(Source data)
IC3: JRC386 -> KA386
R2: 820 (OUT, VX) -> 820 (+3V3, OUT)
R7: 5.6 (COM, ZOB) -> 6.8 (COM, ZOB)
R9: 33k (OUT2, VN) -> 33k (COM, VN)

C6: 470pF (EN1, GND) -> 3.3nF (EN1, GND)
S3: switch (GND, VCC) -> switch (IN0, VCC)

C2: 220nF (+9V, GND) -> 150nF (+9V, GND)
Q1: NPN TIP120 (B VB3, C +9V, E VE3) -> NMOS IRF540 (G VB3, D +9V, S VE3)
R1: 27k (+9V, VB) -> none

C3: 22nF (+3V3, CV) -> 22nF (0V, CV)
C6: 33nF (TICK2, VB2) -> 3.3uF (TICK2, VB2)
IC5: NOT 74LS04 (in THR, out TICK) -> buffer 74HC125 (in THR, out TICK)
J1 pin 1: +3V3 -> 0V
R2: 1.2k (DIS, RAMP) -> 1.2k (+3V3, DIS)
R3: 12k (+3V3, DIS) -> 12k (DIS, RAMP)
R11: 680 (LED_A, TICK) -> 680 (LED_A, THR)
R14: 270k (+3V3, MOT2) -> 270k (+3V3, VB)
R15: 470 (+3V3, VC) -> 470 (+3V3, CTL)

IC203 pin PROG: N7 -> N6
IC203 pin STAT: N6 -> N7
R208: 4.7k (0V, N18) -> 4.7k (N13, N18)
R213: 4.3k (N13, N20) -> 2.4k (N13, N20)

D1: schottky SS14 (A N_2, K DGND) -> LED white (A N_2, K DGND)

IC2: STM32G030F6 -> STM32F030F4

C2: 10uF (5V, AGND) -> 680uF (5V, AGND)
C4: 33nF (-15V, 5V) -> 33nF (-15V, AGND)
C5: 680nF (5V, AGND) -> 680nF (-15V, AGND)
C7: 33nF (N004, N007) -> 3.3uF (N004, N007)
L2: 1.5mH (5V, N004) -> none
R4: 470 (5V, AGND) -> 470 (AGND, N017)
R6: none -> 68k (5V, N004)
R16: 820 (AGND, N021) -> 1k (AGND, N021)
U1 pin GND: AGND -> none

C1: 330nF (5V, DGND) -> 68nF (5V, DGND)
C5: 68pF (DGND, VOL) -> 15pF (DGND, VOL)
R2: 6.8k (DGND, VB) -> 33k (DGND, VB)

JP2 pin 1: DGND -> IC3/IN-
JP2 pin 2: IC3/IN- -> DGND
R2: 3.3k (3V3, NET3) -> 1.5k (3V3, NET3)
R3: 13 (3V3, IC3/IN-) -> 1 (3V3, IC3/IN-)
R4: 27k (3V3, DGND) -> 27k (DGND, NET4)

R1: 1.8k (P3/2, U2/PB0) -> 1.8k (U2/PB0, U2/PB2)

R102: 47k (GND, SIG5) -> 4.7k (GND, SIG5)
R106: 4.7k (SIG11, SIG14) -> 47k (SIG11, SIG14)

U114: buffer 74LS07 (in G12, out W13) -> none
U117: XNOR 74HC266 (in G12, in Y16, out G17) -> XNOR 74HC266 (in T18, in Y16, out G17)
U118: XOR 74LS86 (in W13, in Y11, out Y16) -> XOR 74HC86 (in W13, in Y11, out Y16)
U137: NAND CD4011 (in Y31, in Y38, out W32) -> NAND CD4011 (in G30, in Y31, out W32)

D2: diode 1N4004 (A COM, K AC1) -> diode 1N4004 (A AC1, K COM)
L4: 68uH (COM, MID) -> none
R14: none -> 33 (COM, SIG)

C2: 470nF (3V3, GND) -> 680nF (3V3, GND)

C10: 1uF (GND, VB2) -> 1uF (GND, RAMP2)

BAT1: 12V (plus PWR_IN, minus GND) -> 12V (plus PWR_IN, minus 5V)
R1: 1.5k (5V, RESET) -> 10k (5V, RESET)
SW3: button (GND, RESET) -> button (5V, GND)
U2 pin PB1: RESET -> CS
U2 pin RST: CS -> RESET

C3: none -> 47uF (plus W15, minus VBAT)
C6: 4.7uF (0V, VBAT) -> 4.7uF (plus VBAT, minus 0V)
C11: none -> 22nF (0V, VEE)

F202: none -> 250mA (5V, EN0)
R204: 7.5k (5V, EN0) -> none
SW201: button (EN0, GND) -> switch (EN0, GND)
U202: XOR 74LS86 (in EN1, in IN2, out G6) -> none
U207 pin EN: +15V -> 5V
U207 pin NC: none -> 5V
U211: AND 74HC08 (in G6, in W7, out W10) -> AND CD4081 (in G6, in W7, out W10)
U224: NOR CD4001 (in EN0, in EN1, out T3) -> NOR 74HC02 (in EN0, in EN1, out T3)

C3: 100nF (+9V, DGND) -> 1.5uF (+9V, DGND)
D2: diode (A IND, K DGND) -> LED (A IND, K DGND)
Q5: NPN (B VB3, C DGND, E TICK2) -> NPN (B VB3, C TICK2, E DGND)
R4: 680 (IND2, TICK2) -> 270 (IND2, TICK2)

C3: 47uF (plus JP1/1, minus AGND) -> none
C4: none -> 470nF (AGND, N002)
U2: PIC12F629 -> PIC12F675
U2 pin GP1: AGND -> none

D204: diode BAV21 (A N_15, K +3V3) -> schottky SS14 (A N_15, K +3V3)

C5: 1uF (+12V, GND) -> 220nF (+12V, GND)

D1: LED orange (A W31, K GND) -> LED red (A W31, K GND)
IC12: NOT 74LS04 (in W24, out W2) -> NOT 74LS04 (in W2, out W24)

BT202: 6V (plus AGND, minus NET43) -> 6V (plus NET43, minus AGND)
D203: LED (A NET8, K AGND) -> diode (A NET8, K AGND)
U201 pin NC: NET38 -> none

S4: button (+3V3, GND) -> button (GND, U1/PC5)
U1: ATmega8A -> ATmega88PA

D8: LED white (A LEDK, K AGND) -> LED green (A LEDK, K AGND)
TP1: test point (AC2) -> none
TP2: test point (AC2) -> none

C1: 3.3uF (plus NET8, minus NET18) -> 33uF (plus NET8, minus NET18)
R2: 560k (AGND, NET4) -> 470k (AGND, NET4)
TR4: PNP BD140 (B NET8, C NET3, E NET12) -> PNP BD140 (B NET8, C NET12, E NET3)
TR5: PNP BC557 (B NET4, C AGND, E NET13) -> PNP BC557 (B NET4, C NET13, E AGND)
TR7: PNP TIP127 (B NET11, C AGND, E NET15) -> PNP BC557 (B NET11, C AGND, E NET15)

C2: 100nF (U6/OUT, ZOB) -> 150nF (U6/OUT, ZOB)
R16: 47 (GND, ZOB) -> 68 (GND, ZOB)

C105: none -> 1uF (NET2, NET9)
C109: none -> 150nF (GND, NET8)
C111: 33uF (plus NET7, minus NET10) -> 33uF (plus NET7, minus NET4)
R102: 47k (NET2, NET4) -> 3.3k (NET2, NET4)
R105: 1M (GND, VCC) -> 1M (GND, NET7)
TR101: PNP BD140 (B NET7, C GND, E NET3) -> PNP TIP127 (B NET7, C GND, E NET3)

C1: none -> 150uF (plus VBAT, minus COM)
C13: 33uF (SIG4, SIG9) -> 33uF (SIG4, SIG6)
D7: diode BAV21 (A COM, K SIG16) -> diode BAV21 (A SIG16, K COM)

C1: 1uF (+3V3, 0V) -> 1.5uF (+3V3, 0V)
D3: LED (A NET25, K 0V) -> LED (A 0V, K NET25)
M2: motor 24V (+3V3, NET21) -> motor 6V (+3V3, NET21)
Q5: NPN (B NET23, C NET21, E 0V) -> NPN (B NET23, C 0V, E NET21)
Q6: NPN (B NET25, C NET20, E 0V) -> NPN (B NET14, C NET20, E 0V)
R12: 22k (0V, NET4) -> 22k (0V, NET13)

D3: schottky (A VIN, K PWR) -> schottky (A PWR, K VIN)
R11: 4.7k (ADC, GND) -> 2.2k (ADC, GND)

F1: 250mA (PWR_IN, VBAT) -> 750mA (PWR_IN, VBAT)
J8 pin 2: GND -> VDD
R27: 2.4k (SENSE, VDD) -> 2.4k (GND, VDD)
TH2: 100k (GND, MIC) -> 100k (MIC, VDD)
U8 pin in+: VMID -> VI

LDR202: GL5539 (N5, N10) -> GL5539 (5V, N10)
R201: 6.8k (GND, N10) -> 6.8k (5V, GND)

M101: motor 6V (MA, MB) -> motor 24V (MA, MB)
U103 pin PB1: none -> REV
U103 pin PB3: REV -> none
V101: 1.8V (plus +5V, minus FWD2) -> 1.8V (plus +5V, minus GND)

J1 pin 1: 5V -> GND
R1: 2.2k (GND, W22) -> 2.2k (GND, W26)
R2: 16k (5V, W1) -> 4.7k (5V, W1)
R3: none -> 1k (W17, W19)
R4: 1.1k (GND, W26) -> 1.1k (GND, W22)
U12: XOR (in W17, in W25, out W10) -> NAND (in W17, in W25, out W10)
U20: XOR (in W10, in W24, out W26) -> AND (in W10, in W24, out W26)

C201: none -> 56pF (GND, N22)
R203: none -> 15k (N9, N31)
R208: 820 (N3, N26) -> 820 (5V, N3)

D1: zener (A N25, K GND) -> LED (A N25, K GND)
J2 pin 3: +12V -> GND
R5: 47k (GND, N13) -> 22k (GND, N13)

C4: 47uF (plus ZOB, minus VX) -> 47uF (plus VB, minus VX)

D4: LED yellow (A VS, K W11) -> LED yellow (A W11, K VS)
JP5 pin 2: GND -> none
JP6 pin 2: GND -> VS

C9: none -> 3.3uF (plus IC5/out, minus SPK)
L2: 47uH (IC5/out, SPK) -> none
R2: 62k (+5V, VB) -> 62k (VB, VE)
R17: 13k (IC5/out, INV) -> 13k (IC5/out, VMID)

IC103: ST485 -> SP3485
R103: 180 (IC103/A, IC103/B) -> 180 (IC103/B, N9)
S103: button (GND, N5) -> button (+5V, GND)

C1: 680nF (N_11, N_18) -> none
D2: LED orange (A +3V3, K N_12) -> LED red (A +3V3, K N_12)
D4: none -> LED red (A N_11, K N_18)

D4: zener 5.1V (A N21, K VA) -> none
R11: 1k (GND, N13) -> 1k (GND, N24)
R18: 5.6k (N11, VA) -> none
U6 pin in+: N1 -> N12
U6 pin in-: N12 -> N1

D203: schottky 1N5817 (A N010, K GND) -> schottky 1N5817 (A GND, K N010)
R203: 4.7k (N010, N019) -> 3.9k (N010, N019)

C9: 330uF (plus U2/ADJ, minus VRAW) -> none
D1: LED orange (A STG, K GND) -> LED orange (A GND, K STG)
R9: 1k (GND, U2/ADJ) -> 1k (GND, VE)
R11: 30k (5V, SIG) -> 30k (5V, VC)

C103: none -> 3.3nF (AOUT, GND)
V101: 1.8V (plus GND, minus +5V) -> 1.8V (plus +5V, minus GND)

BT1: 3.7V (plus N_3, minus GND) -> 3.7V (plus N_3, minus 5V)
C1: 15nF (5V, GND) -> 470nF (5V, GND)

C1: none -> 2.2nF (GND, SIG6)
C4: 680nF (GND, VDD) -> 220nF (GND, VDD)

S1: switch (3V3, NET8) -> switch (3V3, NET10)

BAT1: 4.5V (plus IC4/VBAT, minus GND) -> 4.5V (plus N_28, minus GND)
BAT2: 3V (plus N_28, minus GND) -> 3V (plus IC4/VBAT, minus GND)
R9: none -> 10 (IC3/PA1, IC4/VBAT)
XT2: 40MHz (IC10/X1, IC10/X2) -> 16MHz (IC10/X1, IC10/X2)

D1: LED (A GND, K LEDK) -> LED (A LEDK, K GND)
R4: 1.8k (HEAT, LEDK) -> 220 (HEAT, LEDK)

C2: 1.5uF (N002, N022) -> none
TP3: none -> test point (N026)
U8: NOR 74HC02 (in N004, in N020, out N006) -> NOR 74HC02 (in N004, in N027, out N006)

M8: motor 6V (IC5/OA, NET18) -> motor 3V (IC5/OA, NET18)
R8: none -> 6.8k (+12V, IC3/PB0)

— Task to carry out —
Lines that contain "zener" are the result; find them in the entries above and copy each one.

— Response —
D1: zener (A N25, K GND) -> LED (A N25, K GND)
D4: zener 5.1V (A N21, K VA) -> none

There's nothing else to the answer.